• **Records from a collection**
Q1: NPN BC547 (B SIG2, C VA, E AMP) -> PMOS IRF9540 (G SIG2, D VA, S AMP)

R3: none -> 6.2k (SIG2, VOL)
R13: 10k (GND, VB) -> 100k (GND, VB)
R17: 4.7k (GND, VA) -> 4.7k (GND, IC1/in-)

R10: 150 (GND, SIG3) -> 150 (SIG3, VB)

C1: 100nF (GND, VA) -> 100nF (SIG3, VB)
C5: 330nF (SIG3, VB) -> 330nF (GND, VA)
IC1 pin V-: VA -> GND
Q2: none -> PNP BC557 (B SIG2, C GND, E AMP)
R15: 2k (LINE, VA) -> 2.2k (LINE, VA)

• **What this task involves**
If a line in the records has the word "none", copy that line.

• **Result of the task**
R3: none -> 6.2k (SIG2, VOL)
Q2: none -> PNP BC557 (B SIG2, C GND, E AMP)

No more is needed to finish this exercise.